* [ACTIVITY]:
Looking at the data, count the lines where the word "none" occurs and answer with only the number.

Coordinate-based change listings

BEGIN

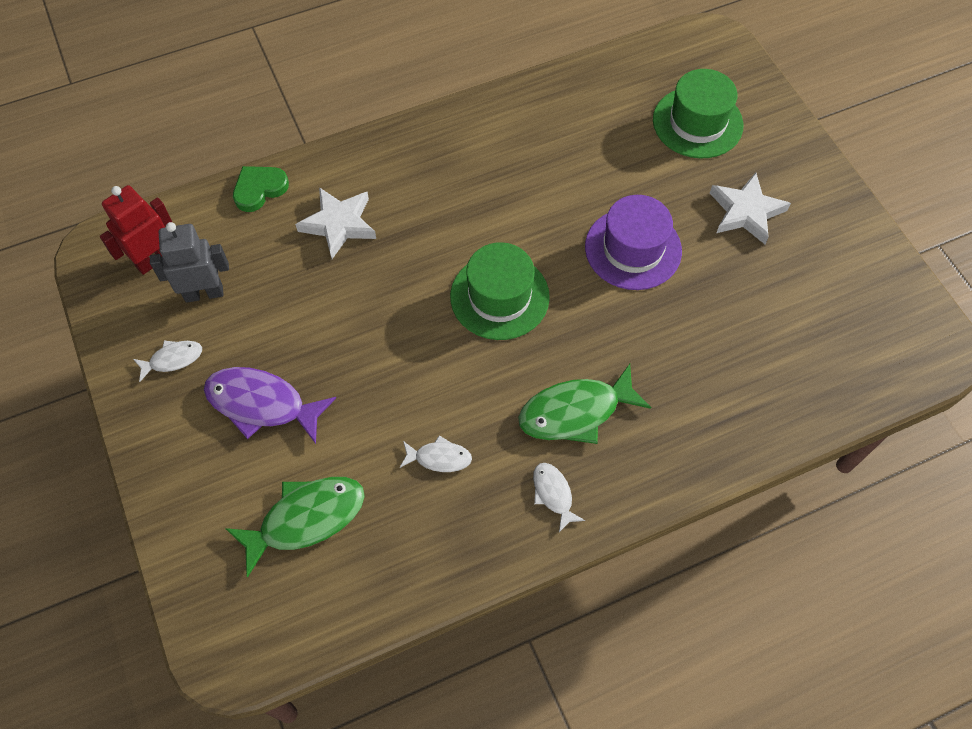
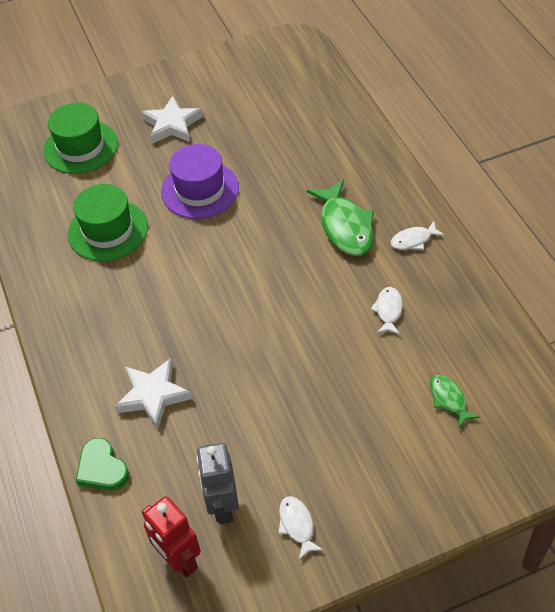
camera: 85 degrees left, 10 degrees down
(262, 404) = (344, 442): purple fish -> none
(305, 519) = (449, 399): green fish -> green fish, size x0.53
(499, 296) = (240, 274): green hat -> green hat (108, 230)

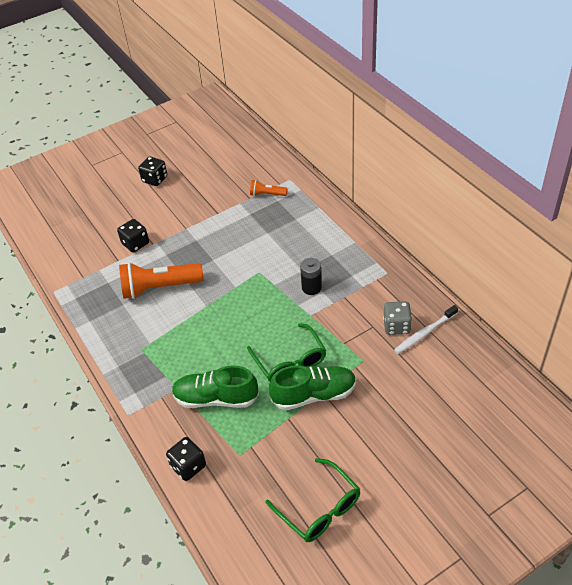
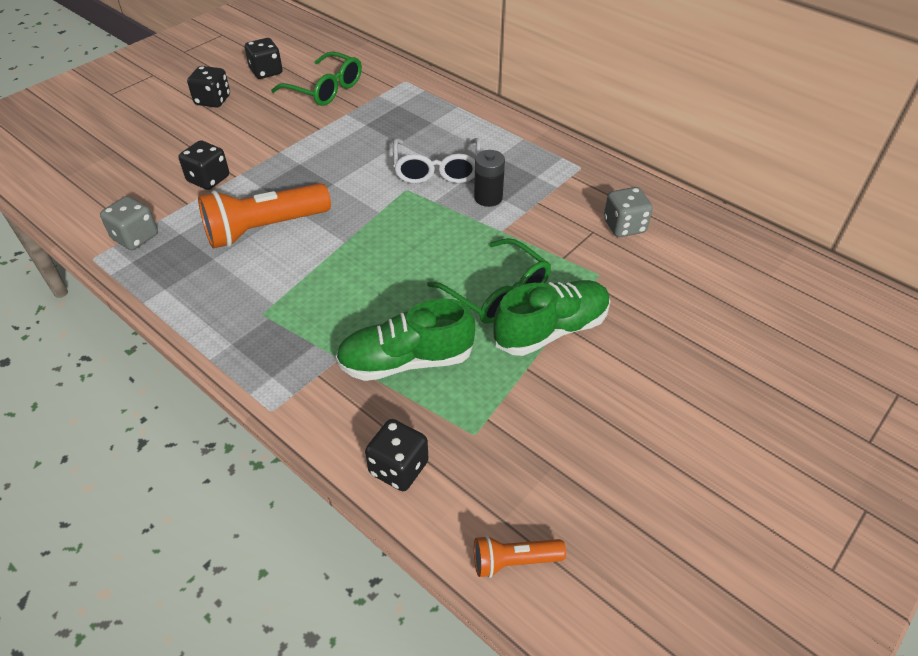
camera: 20 degrees left, 0 degrees up
(81, 281) = (135, 237): none -> grey dice
(196, 159) = (266, 72): none -> black dice
(267, 194) = (381, 100): orange flashlight -> orange flashlight (514, 561)
(285, 259) = (437, 169): none -> white glasses
(319, 508) = (629, 486): green glasses -> green glasses (325, 89)
(424, 333) = (664, 229): white toothbrush -> none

END

* [RESPONSE BELOW]:
5